Source records =
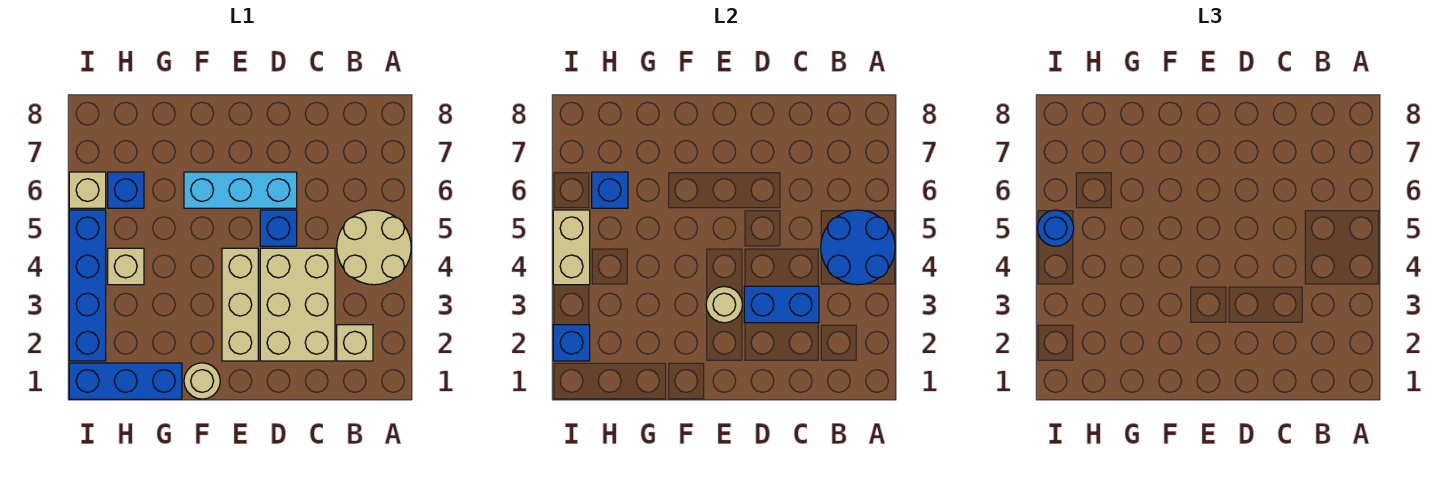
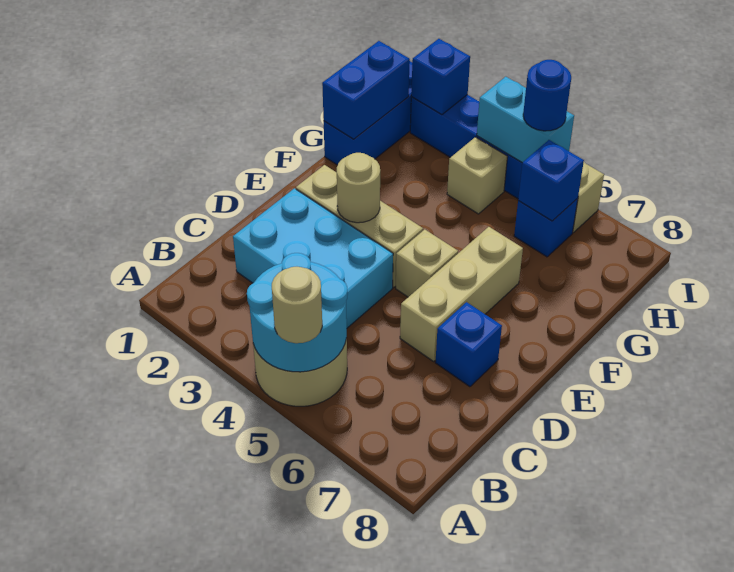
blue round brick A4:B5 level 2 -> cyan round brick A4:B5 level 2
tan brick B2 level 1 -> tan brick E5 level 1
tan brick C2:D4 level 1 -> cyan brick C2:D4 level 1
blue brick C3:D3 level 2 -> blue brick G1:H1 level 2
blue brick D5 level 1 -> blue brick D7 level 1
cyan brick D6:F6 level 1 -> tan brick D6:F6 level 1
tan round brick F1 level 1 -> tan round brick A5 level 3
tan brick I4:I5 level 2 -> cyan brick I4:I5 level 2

Task = Write the records above out again exactly, but not the pictures.

Reply =
blue round brick A4:B5 level 2 -> cyan round brick A4:B5 level 2
tan brick B2 level 1 -> tan brick E5 level 1
tan brick C2:D4 level 1 -> cyan brick C2:D4 level 1
blue brick C3:D3 level 2 -> blue brick G1:H1 level 2
blue brick D5 level 1 -> blue brick D7 level 1
cyan brick D6:F6 level 1 -> tan brick D6:F6 level 1
tan round brick F1 level 1 -> tan round brick A5 level 3
tan brick I4:I5 level 2 -> cyan brick I4:I5 level 2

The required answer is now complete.